# Exercise description:
Below are some lines of data. Return all of them as they are.

# Material shown:
★ ★ ★ ★

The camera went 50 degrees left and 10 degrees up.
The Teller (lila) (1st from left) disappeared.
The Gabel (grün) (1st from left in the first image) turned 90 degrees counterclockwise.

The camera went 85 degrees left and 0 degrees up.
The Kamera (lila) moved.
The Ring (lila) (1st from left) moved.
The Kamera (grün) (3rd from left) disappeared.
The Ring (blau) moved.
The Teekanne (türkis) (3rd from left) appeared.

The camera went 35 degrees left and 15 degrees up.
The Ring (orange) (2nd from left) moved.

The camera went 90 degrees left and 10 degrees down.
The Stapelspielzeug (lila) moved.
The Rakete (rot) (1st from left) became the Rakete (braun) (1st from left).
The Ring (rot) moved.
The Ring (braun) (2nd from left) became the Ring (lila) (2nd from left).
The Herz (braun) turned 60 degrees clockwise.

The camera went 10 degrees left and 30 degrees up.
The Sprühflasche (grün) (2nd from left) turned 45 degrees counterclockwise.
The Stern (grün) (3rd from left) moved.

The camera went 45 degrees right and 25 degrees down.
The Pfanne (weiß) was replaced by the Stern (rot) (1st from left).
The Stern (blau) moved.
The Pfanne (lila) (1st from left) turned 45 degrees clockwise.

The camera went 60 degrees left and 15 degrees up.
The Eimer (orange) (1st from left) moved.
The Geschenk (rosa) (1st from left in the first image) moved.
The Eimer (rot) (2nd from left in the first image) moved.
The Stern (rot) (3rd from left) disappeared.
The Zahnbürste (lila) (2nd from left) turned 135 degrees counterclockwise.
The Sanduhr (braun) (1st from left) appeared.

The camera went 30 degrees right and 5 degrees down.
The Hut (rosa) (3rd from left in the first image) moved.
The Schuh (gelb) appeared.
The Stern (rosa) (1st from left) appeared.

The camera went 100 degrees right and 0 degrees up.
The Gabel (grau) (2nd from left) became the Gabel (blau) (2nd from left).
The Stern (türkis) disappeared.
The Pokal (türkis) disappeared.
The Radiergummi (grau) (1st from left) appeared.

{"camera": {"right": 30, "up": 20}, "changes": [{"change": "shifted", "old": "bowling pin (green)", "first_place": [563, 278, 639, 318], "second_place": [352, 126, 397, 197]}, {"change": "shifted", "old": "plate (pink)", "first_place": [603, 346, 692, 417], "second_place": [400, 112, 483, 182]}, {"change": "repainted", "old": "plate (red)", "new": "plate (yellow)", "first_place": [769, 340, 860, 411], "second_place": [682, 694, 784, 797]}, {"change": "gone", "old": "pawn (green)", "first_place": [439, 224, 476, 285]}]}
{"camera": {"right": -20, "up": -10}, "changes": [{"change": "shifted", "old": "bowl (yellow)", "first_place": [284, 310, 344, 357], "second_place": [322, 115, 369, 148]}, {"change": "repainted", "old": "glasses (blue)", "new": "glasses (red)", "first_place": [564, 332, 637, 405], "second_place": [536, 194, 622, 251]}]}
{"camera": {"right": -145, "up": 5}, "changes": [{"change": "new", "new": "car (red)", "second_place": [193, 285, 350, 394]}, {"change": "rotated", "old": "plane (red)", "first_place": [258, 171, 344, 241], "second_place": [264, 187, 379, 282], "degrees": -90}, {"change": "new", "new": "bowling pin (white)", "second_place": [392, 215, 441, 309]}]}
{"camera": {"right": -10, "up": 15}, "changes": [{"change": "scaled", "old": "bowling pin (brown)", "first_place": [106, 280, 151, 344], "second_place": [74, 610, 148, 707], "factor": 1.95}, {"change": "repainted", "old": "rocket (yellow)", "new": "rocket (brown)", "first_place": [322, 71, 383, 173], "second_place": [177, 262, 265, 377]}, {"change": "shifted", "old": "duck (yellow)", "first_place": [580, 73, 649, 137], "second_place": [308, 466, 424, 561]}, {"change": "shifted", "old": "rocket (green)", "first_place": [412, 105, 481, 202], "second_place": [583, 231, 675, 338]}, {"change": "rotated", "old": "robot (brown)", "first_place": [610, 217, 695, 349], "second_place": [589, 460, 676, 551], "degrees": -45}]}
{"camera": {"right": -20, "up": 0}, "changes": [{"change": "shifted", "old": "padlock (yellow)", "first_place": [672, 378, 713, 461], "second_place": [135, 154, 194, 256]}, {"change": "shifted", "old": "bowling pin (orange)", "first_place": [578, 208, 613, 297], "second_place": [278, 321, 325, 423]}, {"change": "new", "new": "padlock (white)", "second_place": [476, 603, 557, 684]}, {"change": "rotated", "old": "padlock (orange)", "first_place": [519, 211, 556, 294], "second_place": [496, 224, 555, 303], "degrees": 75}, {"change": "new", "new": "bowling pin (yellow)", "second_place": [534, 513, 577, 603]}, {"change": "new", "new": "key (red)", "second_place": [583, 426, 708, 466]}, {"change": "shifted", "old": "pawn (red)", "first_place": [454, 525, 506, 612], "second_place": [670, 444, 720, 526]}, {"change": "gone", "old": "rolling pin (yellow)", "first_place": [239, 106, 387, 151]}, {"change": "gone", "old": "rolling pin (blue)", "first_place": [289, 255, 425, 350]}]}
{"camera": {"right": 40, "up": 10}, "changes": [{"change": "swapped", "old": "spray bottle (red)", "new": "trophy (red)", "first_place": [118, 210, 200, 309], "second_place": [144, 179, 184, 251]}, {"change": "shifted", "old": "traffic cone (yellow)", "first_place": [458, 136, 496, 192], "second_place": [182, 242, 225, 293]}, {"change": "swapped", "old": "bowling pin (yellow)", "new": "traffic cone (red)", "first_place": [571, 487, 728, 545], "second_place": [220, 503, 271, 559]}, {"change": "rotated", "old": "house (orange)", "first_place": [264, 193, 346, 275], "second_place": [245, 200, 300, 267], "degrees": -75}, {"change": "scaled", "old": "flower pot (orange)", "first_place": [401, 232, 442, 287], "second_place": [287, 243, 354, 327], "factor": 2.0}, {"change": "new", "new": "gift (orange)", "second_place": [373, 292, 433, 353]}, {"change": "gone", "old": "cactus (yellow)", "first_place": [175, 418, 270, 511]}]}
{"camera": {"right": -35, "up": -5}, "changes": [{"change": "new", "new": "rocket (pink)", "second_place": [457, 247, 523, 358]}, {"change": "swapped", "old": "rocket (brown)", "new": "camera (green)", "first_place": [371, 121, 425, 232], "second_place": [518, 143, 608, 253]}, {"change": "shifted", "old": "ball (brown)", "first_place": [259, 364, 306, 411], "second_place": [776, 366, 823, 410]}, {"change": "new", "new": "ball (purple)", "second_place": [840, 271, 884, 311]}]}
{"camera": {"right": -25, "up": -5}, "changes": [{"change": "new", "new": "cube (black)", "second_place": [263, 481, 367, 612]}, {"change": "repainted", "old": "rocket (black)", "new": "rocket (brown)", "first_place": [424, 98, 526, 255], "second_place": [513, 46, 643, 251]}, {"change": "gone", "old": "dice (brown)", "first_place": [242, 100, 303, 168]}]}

★ ★ ★ ★

# Solution for this exercise:
The camera went 50 degrees left and 10 degrees up.
The Teller (lila) (1st from left) disappeared.
The Gabel (grün) (1st from left in the first image) turned 90 degrees counterclockwise.

The camera went 85 degrees left and 0 degrees up.
The Kamera (lila) moved.
The Ring (lila) (1st from left) moved.
The Kamera (grün) (3rd from left) disappeared.
The Ring (blau) moved.
The Teekanne (türkis) (3rd from left) appeared.

The camera went 35 degrees left and 15 degrees up.
The Ring (orange) (2nd from left) moved.

The camera went 90 degrees left and 10 degrees down.
The Stapelspielzeug (lila) moved.
The Rakete (rot) (1st from left) became the Rakete (braun) (1st from left).
The Ring (rot) moved.
The Ring (braun) (2nd from left) became the Ring (lila) (2nd from left).
The Herz (braun) turned 60 degrees clockwise.

The camera went 10 degrees left and 30 degrees up.
The Sprühflasche (grün) (2nd from left) turned 45 degrees counterclockwise.
The Stern (grün) (3rd from left) moved.

The camera went 45 degrees right and 25 degrees down.
The Pfanne (weiß) was replaced by the Stern (rot) (1st from left).
The Stern (blau) moved.
The Pfanne (lila) (1st from left) turned 45 degrees clockwise.

The camera went 60 degrees left and 15 degrees up.
The Eimer (orange) (1st from left) moved.
The Geschenk (rosa) (1st from left in the first image) moved.
The Eimer (rot) (2nd from left in the first image) moved.
The Stern (rot) (3rd from left) disappeared.
The Zahnbürste (lila) (2nd from left) turned 135 degrees counterclockwise.
The Sanduhr (braun) (1st from left) appeared.

The camera went 30 degrees right and 5 degrees down.
The Hut (rosa) (3rd from left in the first image) moved.
The Schuh (gelb) appeared.
The Stern (rosa) (1st from left) appeared.

The camera went 100 degrees right and 0 degrees up.
The Gabel (grau) (2nd from left) became the Gabel (blau) (2nd from left).
The Stern (türkis) disappeared.
The Pokal (türkis) disappeared.
The Radiergummi (grau) (1st from left) appeared.

{"camera": {"right": 30, "up": 20}, "changes": [{"change": "shifted", "old": "bowling pin (green)", "first_place": [563, 278, 639, 318], "second_place": [352, 126, 397, 197]}, {"change": "shifted", "old": "plate (pink)", "first_place": [603, 346, 692, 417], "second_place": [400, 112, 483, 182]}, {"change": "repainted", "old": "plate (red)", "new": "plate (yellow)", "first_place": [769, 340, 860, 411], "second_place": [682, 694, 784, 797]}, {"change": "gone", "old": "pawn (green)", "first_place": [439, 224, 476, 285]}]}
{"camera": {"right": -20, "up": -10}, "changes": [{"change": "shifted", "old": "bowl (yellow)", "first_place": [284, 310, 344, 357], "second_place": [322, 115, 369, 148]}, {"change": "repainted", "old": "glasses (blue)", "new": "glasses (red)", "first_place": [564, 332, 637, 405], "second_place": [536, 194, 622, 251]}]}
{"camera": {"right": -145, "up": 5}, "changes": [{"change": "new", "new": "car (red)", "second_place": [193, 285, 350, 394]}, {"change": "rotated", "old": "plane (red)", "first_place": [258, 171, 344, 241], "second_place": [264, 187, 379, 282], "degrees": -90}, {"change": "new", "new": "bowling pin (white)", "second_place": [392, 215, 441, 309]}]}
{"camera": {"right": -10, "up": 15}, "changes": [{"change": "scaled", "old": "bowling pin (brown)", "first_place": [106, 280, 151, 344], "second_place": [74, 610, 148, 707], "factor": 1.95}, {"change": "repainted", "old": "rocket (yellow)", "new": "rocket (brown)", "first_place": [322, 71, 383, 173], "second_place": [177, 262, 265, 377]}, {"change": "shifted", "old": "duck (yellow)", "first_place": [580, 73, 649, 137], "second_place": [308, 466, 424, 561]}, {"change": "shifted", "old": "rocket (green)", "first_place": [412, 105, 481, 202], "second_place": [583, 231, 675, 338]}, {"change": "rotated", "old": "robot (brown)", "first_place": [610, 217, 695, 349], "second_place": [589, 460, 676, 551], "degrees": -45}]}
{"camera": {"right": -20, "up": 0}, "changes": [{"change": "shifted", "old": "padlock (yellow)", "first_place": [672, 378, 713, 461], "second_place": [135, 154, 194, 256]}, {"change": "shifted", "old": "bowling pin (orange)", "first_place": [578, 208, 613, 297], "second_place": [278, 321, 325, 423]}, {"change": "new", "new": "padlock (white)", "second_place": [476, 603, 557, 684]}, {"change": "rotated", "old": "padlock (orange)", "first_place": [519, 211, 556, 294], "second_place": [496, 224, 555, 303], "degrees": 75}, {"change": "new", "new": "bowling pin (yellow)", "second_place": [534, 513, 577, 603]}, {"change": "new", "new": "key (red)", "second_place": [583, 426, 708, 466]}, {"change": "shifted", "old": "pawn (red)", "first_place": [454, 525, 506, 612], "second_place": [670, 444, 720, 526]}, {"change": "gone", "old": "rolling pin (yellow)", "first_place": [239, 106, 387, 151]}, {"change": "gone", "old": "rolling pin (blue)", "first_place": [289, 255, 425, 350]}]}
{"camera": {"right": 40, "up": 10}, "changes": [{"change": "swapped", "old": "spray bottle (red)", "new": "trophy (red)", "first_place": [118, 210, 200, 309], "second_place": [144, 179, 184, 251]}, {"change": "shifted", "old": "traffic cone (yellow)", "first_place": [458, 136, 496, 192], "second_place": [182, 242, 225, 293]}, {"change": "swapped", "old": "bowling pin (yellow)", "new": "traffic cone (red)", "first_place": [571, 487, 728, 545], "second_place": [220, 503, 271, 559]}, {"change": "rotated", "old": "house (orange)", "first_place": [264, 193, 346, 275], "second_place": [245, 200, 300, 267], "degrees": -75}, {"change": "scaled", "old": "flower pot (orange)", "first_place": [401, 232, 442, 287], "second_place": [287, 243, 354, 327], "factor": 2.0}, {"change": "new", "new": "gift (orange)", "second_place": [373, 292, 433, 353]}, {"change": "gone", "old": "cactus (yellow)", "first_place": [175, 418, 270, 511]}]}
{"camera": {"right": -35, "up": -5}, "changes": [{"change": "new", "new": "rocket (pink)", "second_place": [457, 247, 523, 358]}, {"change": "swapped", "old": "rocket (brown)", "new": "camera (green)", "first_place": [371, 121, 425, 232], "second_place": [518, 143, 608, 253]}, {"change": "shifted", "old": "ball (brown)", "first_place": [259, 364, 306, 411], "second_place": [776, 366, 823, 410]}, {"change": "new", "new": "ball (purple)", "second_place": [840, 271, 884, 311]}]}
{"camera": {"right": -25, "up": -5}, "changes": [{"change": "new", "new": "cube (black)", "second_place": [263, 481, 367, 612]}, {"change": "repainted", "old": "rocket (black)", "new": "rocket (brown)", "first_place": [424, 98, 526, 255], "second_place": [513, 46, 643, 251]}, {"change": "gone", "old": "dice (brown)", "first_place": [242, 100, 303, 168]}]}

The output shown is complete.